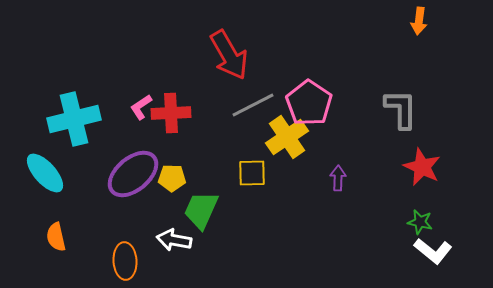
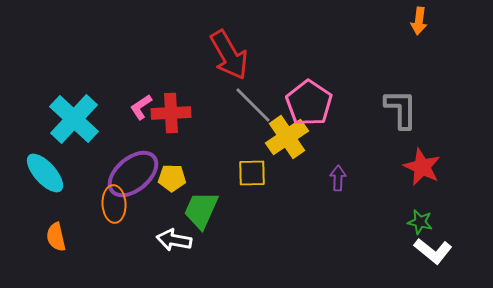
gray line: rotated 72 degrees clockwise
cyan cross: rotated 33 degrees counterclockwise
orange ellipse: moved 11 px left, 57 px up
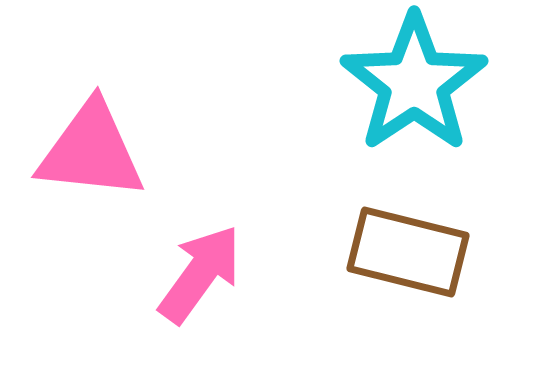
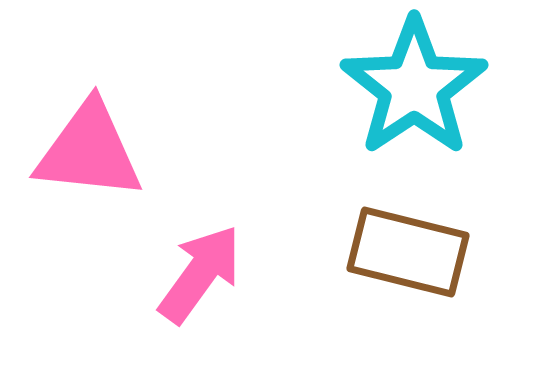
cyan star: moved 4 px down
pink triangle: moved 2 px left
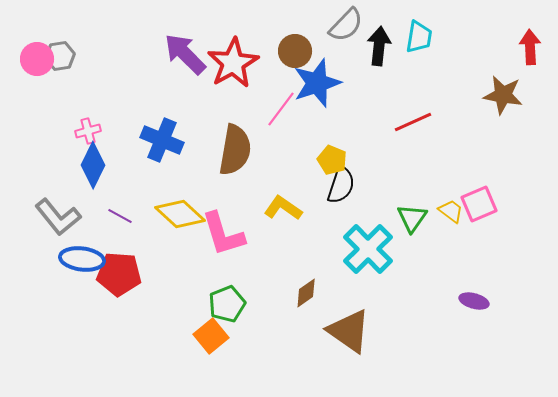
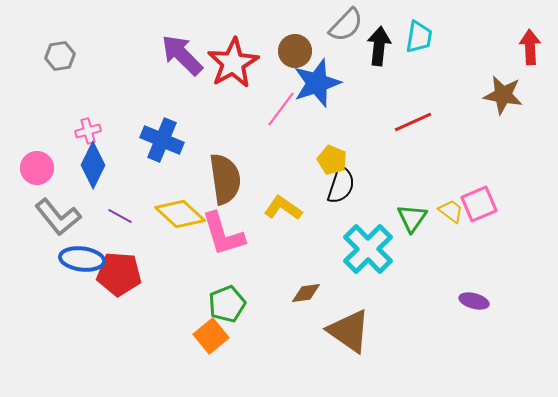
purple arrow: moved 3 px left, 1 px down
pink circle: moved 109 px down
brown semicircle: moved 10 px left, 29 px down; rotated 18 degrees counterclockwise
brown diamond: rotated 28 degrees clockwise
·····
## Given exercise
Set down the lines of the items again, word for word, starting at the line that contains "purple arrow: moved 3 px left, 1 px down" and ending at the last line of the items.

## Written answer
purple arrow: moved 3 px left, 1 px down
pink circle: moved 109 px down
brown semicircle: moved 10 px left, 29 px down; rotated 18 degrees counterclockwise
brown diamond: rotated 28 degrees clockwise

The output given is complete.